[DATASET ENTRIES Boundary: Start]

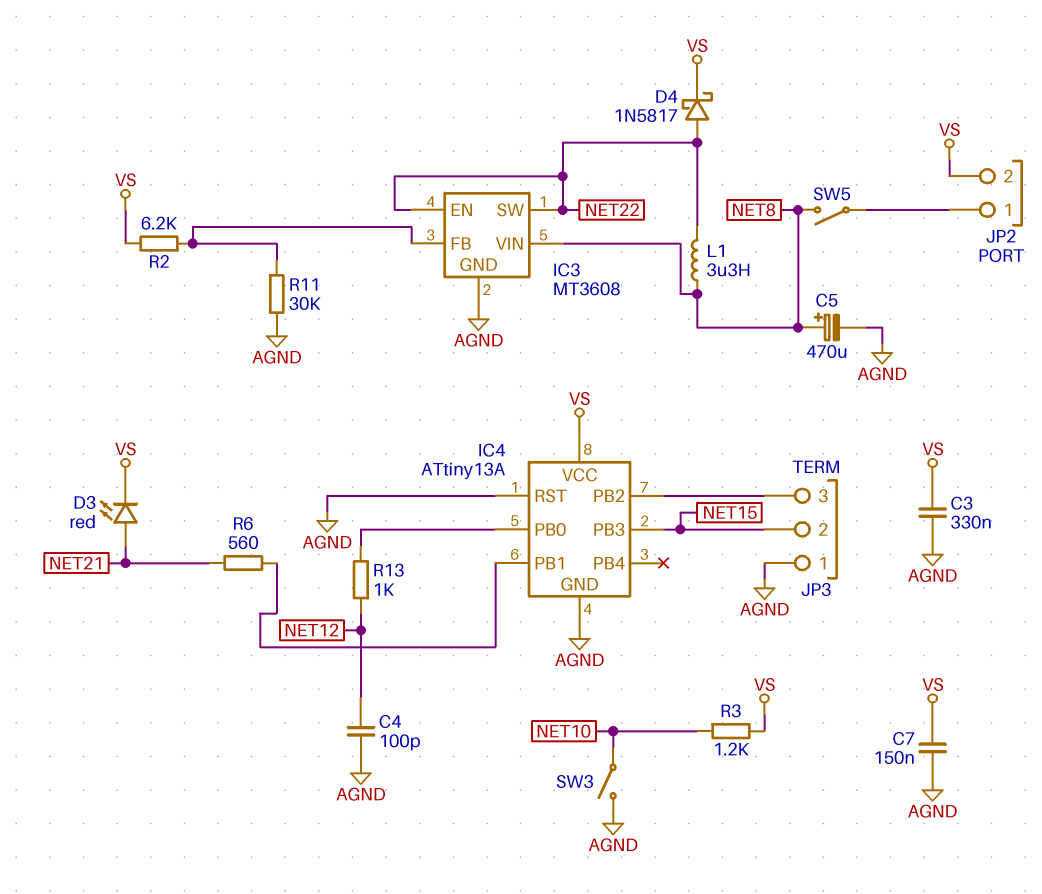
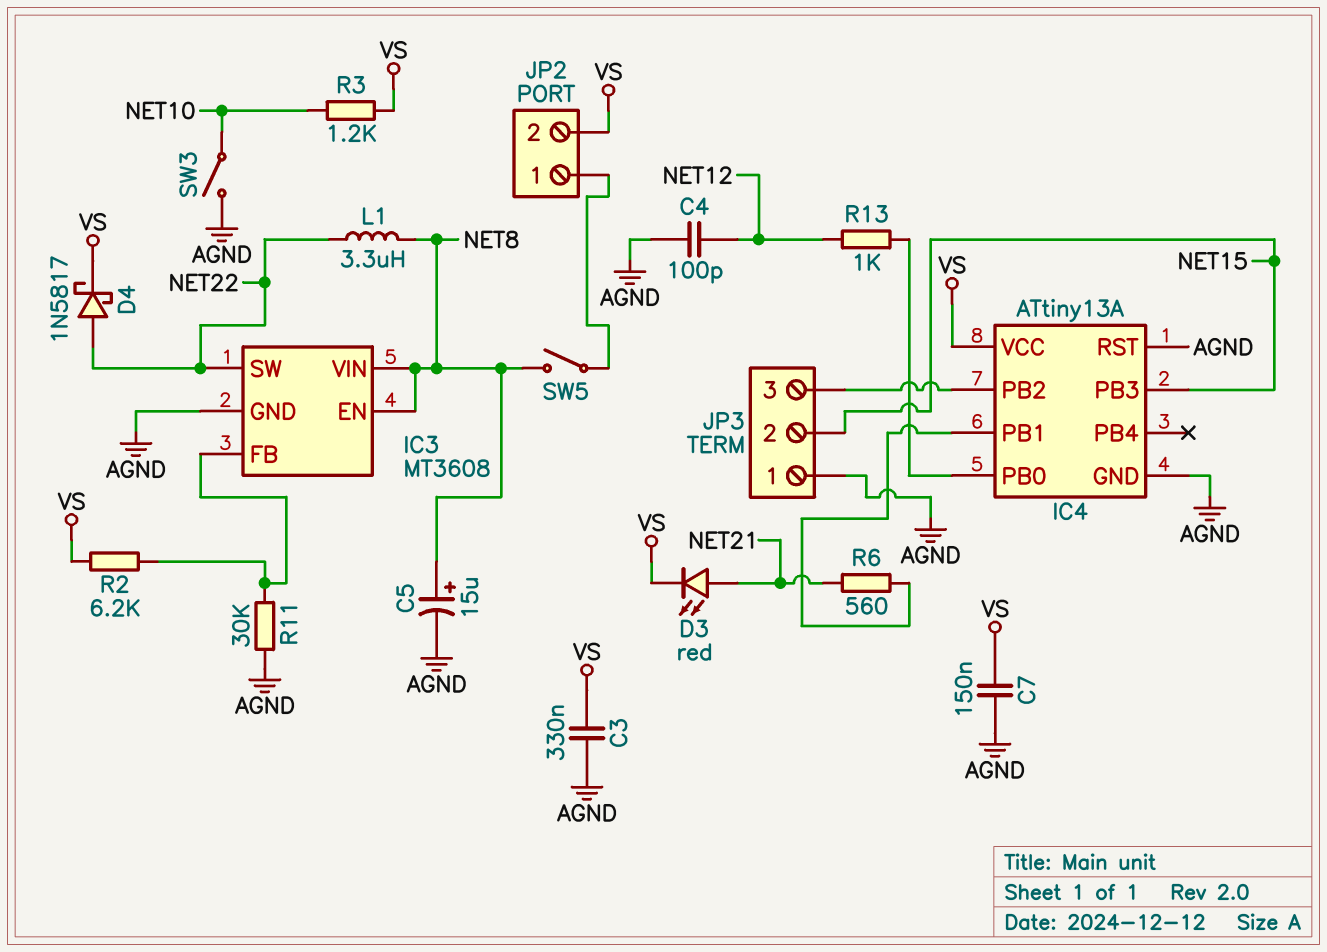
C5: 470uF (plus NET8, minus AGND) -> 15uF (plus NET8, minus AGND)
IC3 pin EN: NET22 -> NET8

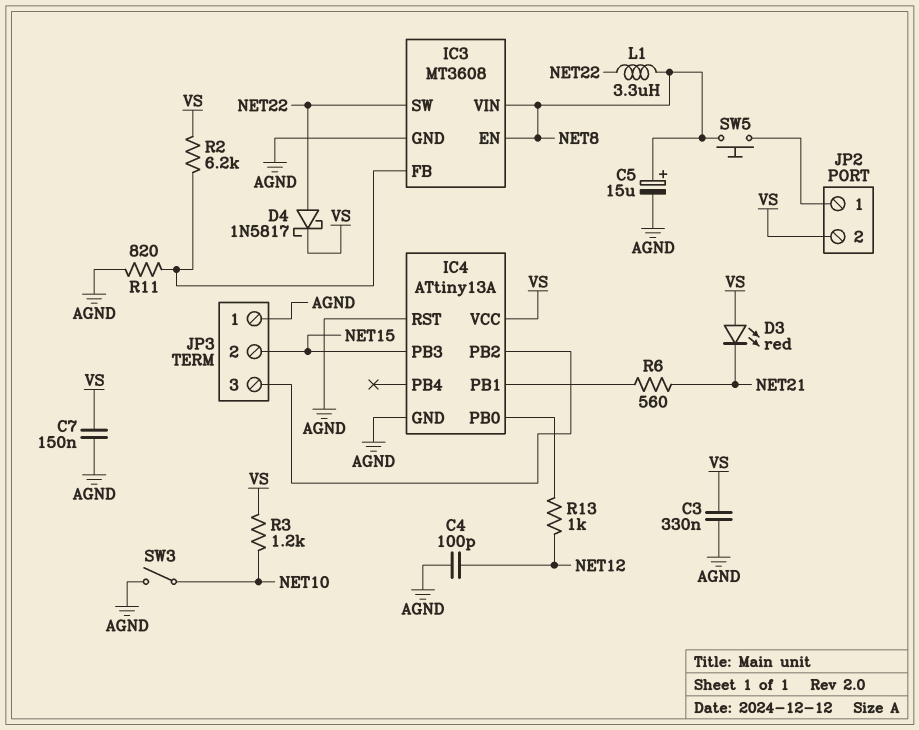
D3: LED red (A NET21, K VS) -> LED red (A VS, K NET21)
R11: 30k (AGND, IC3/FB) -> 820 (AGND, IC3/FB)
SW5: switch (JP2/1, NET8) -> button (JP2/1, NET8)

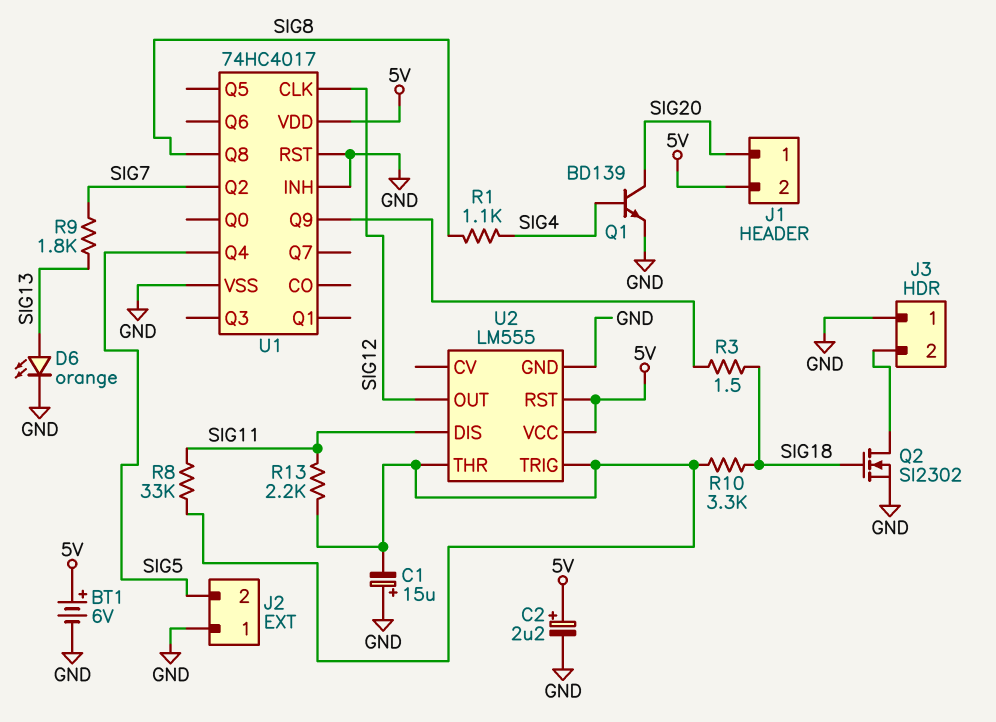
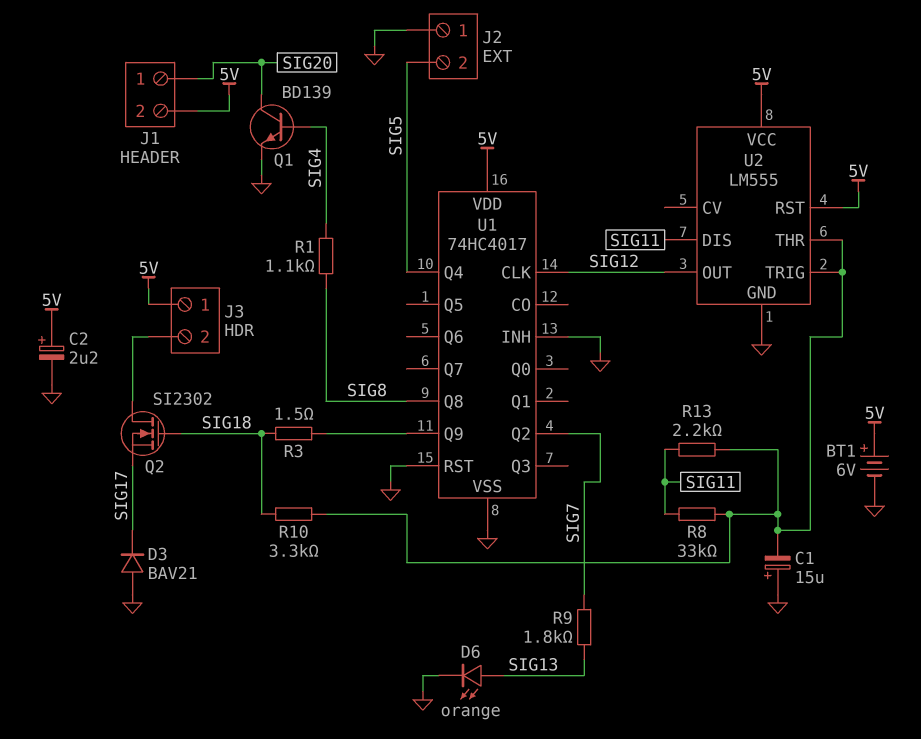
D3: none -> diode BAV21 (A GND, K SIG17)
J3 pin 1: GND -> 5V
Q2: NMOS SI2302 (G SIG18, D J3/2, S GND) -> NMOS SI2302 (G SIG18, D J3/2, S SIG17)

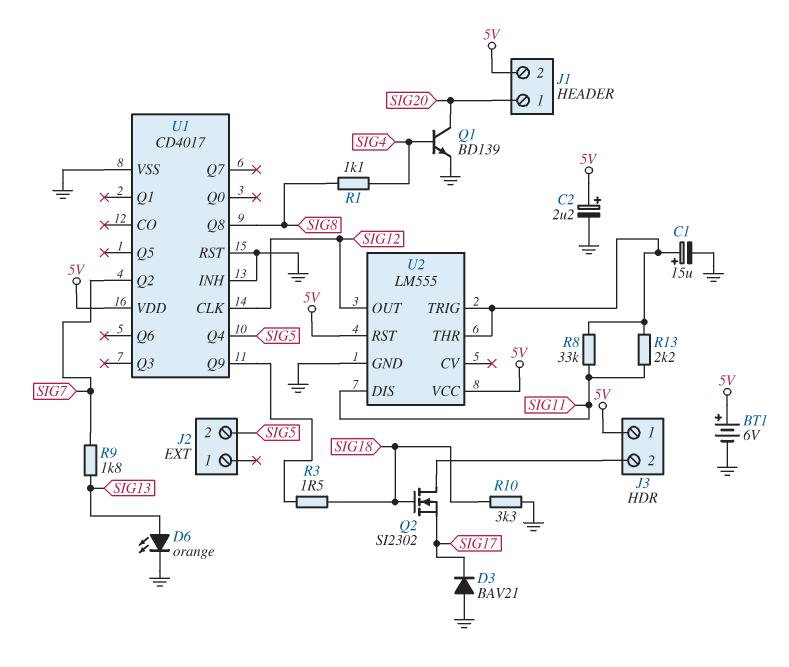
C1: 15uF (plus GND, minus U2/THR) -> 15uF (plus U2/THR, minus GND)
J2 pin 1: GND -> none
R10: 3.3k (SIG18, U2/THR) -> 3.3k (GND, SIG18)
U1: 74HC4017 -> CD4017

[DATASET ENTRIES Boundary: End]

TASK STATEMENT: Copy the final stretch of the entries exactly: the line containing "IC3 pin EN: NET22 -> NET8" and every line after it through the last. Include no pictures and nothing more.

EXERCISE ANSWER:
IC3 pin EN: NET22 -> NET8

D3: LED red (A NET21, K VS) -> LED red (A VS, K NET21)
R11: 30k (AGND, IC3/FB) -> 820 (AGND, IC3/FB)
SW5: switch (JP2/1, NET8) -> button (JP2/1, NET8)

D3: none -> diode BAV21 (A GND, K SIG17)
J3 pin 1: GND -> 5V
Q2: NMOS SI2302 (G SIG18, D J3/2, S GND) -> NMOS SI2302 (G SIG18, D J3/2, S SIG17)

C1: 15uF (plus GND, minus U2/THR) -> 15uF (plus U2/THR, minus GND)
J2 pin 1: GND -> none
R10: 3.3k (SIG18, U2/THR) -> 3.3k (GND, SIG18)
U1: 74HC4017 -> CD4017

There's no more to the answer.